(Task brief):
Return only the line that contains "black watering can: 4 -> 6" and each line after it, through the last line of the data below, copied exactly.

(Working data):
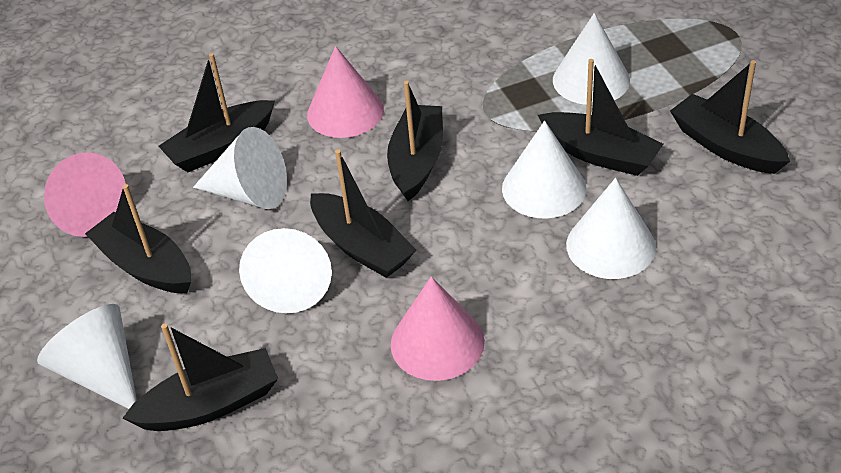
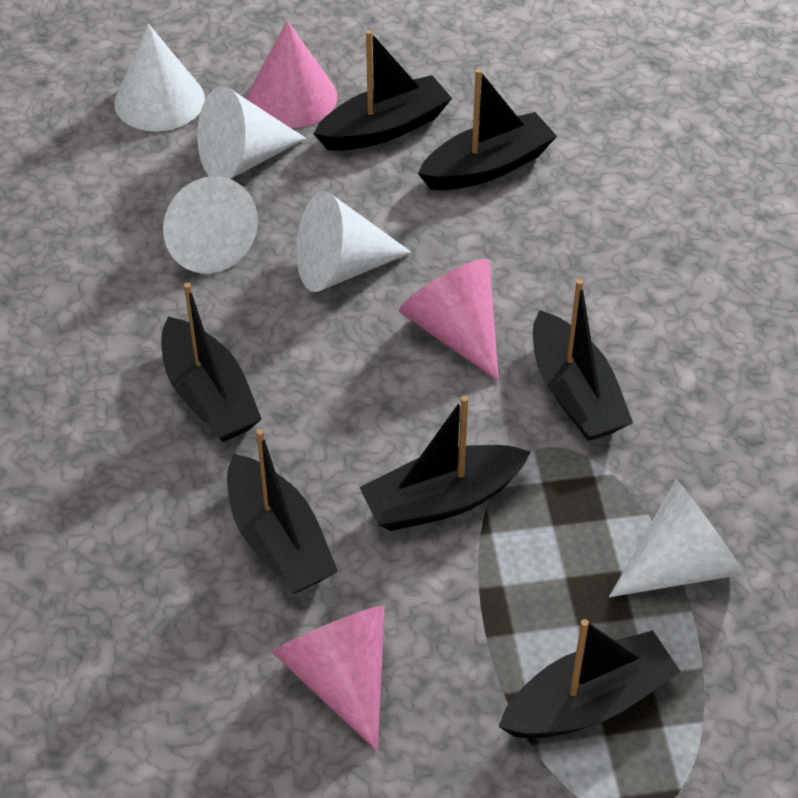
white cone: 6 -> 5

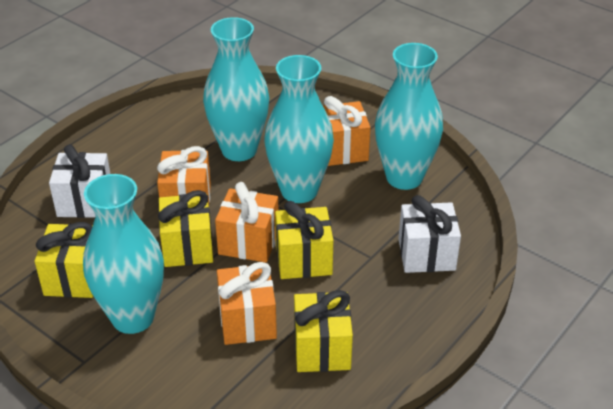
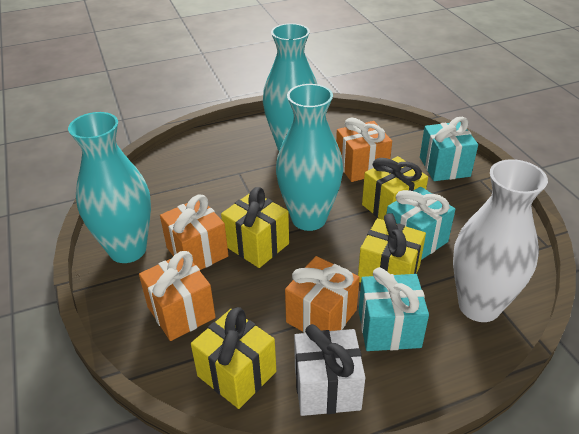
turquoise gift: 0 -> 3
turquoise vase: 4 -> 3
white gift: 2 -> 1
white vase: 0 -> 1

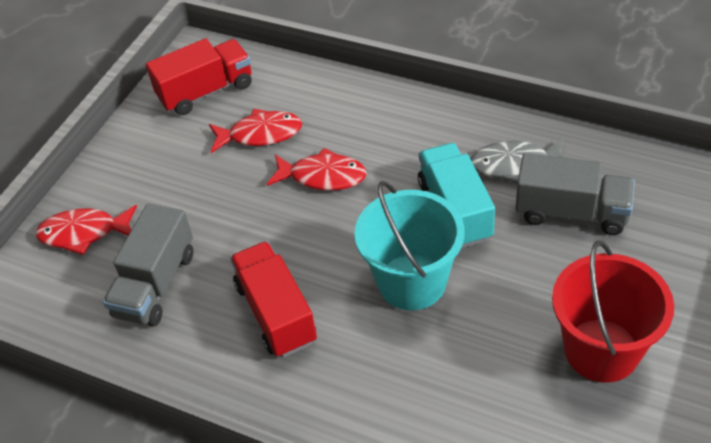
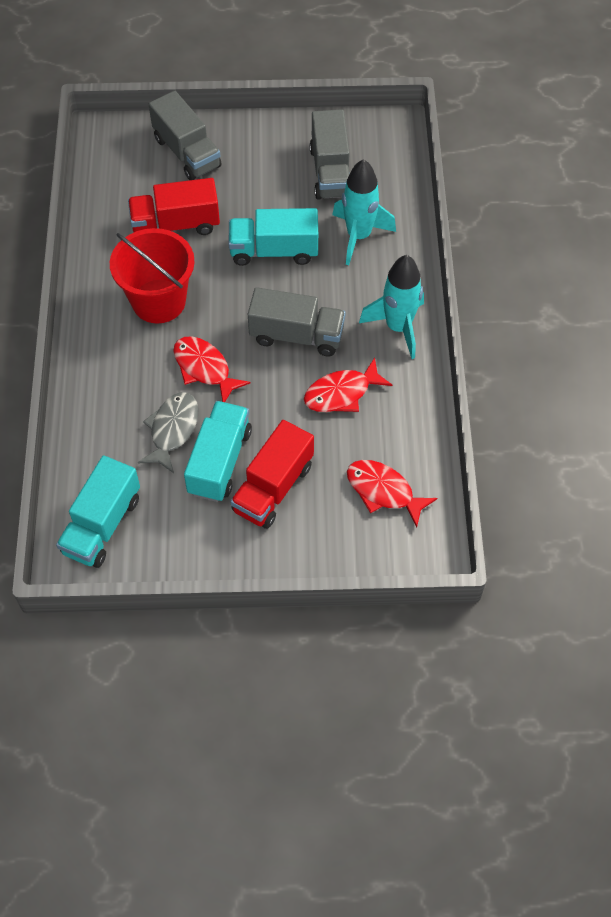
grey truck: 2 -> 3
turquoise bucket: 1 -> 0
turquoise rocket: 0 -> 2
turquoise truck: 1 -> 3

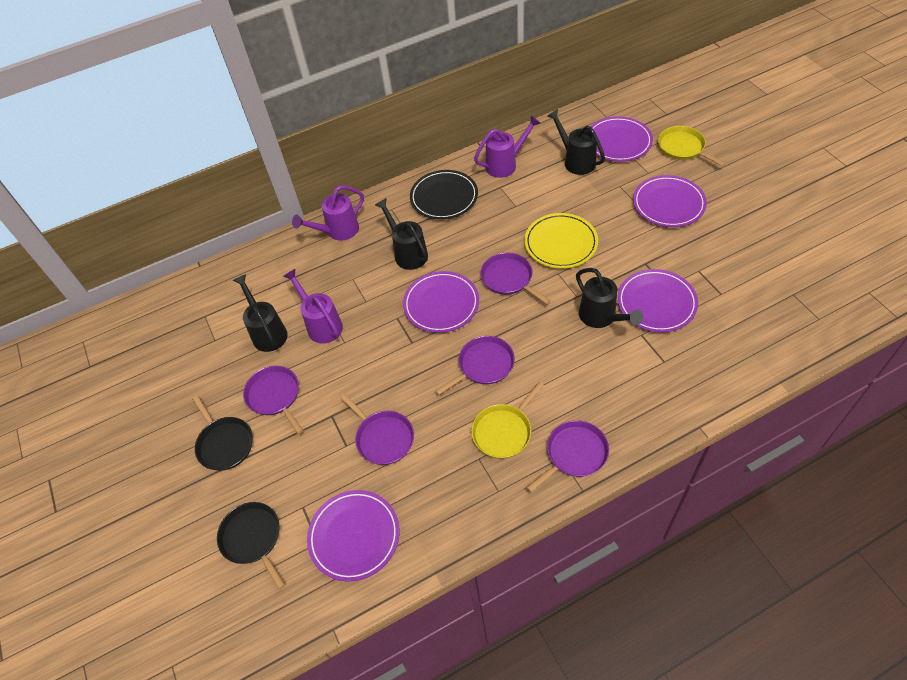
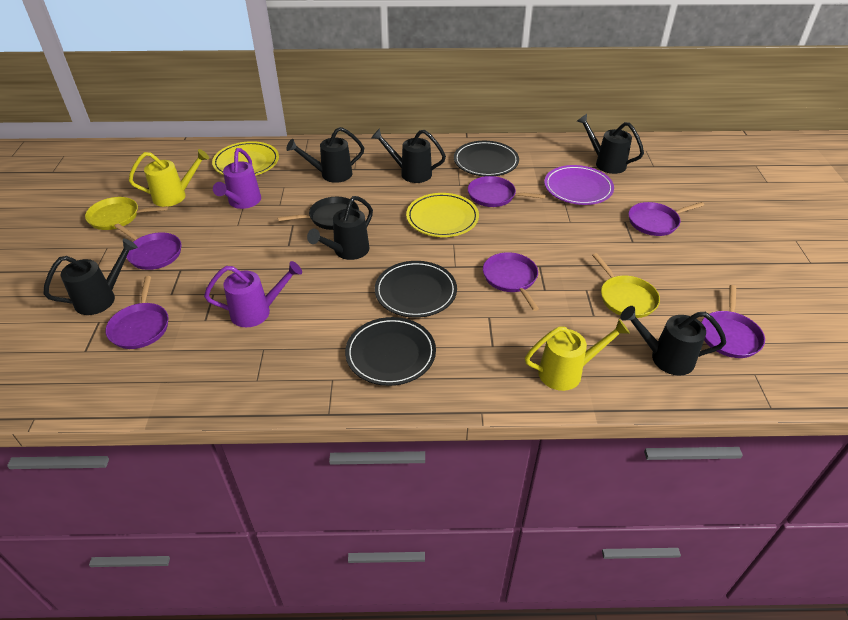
black pan: 2 -> 1
black plate: 1 -> 3
black watering can: 4 -> 6
purple pan: 5 -> 6
purple plate: 5 -> 1
purple watering can: 3 -> 2
yellow plate: 1 -> 2
yellow watering can: 0 -> 2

(Solution for this task):
black watering can: 4 -> 6
purple pan: 5 -> 6
purple plate: 5 -> 1
purple watering can: 3 -> 2
yellow plate: 1 -> 2
yellow watering can: 0 -> 2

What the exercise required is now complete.